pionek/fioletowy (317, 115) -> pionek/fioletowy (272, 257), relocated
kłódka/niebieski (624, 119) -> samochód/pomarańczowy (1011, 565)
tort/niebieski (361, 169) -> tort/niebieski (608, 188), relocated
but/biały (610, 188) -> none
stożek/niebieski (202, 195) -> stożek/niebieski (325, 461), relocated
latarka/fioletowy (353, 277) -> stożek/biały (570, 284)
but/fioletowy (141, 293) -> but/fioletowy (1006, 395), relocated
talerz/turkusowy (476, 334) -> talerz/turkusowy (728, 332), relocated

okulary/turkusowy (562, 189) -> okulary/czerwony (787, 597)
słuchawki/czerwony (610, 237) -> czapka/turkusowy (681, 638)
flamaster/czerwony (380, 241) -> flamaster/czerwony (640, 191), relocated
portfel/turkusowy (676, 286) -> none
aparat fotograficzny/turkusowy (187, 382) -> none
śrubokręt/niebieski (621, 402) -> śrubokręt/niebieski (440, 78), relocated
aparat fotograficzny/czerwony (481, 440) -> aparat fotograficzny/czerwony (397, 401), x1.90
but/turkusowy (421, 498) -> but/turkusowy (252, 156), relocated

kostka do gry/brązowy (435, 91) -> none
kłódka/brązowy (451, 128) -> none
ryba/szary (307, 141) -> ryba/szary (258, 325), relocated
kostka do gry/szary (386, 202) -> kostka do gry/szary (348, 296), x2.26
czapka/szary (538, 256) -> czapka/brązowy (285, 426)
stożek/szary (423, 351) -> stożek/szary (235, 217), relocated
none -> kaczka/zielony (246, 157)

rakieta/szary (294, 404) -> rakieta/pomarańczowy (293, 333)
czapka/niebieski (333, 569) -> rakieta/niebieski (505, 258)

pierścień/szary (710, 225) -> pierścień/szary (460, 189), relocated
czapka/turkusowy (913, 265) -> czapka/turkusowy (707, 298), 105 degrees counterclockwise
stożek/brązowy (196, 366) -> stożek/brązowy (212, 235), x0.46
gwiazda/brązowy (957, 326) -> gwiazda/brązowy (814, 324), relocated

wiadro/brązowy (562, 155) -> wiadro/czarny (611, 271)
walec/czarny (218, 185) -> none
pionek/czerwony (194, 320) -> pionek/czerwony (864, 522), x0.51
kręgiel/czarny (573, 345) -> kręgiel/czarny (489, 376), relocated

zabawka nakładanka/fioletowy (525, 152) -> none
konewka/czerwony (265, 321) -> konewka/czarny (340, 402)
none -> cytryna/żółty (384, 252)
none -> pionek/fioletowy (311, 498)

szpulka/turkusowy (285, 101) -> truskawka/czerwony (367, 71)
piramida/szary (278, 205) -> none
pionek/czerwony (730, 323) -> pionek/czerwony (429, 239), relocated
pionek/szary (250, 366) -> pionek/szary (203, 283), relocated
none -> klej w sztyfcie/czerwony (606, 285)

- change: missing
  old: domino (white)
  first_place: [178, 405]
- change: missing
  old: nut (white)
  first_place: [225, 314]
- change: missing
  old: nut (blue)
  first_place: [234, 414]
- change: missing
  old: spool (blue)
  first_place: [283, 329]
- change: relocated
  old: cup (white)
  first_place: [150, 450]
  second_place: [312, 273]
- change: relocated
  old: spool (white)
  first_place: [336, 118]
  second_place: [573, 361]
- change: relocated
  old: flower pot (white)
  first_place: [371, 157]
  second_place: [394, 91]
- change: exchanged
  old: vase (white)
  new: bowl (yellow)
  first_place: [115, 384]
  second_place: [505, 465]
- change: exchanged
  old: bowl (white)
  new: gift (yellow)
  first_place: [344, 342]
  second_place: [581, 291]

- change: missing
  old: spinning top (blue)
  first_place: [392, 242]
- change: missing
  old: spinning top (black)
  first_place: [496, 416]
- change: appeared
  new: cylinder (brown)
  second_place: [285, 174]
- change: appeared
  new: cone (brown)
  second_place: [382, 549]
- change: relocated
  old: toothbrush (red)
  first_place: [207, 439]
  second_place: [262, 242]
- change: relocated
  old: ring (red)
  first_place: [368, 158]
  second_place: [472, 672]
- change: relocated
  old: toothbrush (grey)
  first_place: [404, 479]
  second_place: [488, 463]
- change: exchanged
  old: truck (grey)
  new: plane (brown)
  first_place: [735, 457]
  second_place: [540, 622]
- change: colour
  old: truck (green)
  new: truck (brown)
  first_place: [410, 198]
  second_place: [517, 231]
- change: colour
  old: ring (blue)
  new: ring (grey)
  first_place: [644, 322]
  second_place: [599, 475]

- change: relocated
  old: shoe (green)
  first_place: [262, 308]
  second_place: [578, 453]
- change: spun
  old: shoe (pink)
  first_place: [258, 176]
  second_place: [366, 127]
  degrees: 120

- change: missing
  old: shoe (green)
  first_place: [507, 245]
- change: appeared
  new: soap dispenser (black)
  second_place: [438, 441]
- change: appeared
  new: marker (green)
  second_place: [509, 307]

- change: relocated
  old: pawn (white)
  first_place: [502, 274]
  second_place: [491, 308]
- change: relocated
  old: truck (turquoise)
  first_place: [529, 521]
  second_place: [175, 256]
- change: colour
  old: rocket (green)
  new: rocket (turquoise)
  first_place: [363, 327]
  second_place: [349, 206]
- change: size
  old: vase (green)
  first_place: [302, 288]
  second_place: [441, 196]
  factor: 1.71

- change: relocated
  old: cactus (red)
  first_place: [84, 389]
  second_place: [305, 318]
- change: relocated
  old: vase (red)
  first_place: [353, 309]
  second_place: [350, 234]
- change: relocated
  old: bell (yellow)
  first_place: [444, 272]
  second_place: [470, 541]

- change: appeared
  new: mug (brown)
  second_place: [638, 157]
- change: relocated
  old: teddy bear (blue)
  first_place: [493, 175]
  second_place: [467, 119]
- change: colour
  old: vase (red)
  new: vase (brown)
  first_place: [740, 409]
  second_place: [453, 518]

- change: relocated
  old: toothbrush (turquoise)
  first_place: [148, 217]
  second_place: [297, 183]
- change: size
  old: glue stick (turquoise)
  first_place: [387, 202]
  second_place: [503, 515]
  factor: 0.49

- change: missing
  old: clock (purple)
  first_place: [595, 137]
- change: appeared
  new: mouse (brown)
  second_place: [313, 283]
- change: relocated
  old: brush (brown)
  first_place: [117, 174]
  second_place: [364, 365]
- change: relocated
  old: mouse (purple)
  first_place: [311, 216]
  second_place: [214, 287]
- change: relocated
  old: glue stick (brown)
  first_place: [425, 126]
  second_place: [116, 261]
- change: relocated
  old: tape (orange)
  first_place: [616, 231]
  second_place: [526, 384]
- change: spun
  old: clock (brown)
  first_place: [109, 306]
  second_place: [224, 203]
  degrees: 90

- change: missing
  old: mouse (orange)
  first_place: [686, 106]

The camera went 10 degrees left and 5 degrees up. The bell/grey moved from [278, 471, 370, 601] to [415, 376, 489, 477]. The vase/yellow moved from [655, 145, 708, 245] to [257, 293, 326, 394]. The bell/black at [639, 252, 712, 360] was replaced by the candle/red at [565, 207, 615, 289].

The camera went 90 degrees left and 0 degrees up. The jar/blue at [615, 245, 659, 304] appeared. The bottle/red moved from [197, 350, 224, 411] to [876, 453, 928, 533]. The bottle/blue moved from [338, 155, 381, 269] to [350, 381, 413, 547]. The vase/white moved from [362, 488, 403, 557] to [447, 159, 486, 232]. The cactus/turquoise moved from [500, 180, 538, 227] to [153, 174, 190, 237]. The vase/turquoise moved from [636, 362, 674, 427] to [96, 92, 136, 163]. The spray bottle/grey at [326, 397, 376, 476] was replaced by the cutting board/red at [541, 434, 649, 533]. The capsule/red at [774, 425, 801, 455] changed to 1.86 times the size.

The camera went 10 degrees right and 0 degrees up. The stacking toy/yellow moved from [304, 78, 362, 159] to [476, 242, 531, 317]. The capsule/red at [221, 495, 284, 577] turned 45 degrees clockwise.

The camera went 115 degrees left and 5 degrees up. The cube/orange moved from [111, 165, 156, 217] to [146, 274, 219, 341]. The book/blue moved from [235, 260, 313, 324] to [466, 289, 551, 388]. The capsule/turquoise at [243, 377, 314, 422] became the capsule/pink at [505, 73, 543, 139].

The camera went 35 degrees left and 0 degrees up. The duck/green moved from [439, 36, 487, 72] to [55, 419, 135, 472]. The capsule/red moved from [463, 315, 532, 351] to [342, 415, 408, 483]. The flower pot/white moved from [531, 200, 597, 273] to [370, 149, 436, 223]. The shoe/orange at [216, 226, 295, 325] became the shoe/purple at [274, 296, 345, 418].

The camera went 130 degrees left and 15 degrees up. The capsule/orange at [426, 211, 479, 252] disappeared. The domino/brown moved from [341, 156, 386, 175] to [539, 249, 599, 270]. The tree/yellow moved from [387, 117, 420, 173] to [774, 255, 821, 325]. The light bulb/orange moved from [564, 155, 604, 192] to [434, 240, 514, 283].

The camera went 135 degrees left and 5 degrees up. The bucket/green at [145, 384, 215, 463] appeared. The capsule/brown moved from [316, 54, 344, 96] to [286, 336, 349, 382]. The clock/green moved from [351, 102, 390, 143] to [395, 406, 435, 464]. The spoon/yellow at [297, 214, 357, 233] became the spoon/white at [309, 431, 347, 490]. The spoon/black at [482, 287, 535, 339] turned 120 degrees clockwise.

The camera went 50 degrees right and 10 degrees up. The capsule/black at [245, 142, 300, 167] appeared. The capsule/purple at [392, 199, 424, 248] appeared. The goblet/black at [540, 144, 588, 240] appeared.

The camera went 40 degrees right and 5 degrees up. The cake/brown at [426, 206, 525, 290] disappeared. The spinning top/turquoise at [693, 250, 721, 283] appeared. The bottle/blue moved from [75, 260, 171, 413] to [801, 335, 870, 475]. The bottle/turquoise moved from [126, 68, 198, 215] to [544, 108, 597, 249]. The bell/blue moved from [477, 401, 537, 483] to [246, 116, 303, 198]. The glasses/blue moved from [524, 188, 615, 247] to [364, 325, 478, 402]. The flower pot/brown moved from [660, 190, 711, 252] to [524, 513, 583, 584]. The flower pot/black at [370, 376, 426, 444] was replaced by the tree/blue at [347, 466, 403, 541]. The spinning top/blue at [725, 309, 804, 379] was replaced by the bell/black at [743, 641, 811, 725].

· · · ·

Each line above from the one with "old: spool (blue)" up to and including the one with "first_place: [344, 342]" must be set down exactly, and no line outside that span may appear.

RESPONSE FOR THIS EXERCISE:
  old: spool (blue)
  first_place: [283, 329]
- change: relocated
  old: cup (white)
  first_place: [150, 450]
  second_place: [312, 273]
- change: relocated
  old: spool (white)
  first_place: [336, 118]
  second_place: [573, 361]
- change: relocated
  old: flower pot (white)
  first_place: [371, 157]
  second_place: [394, 91]
- change: exchanged
  old: vase (white)
  new: bowl (yellow)
  first_place: [115, 384]
  second_place: [505, 465]
- change: exchanged
  old: bowl (white)
  new: gift (yellow)
  first_place: [344, 342]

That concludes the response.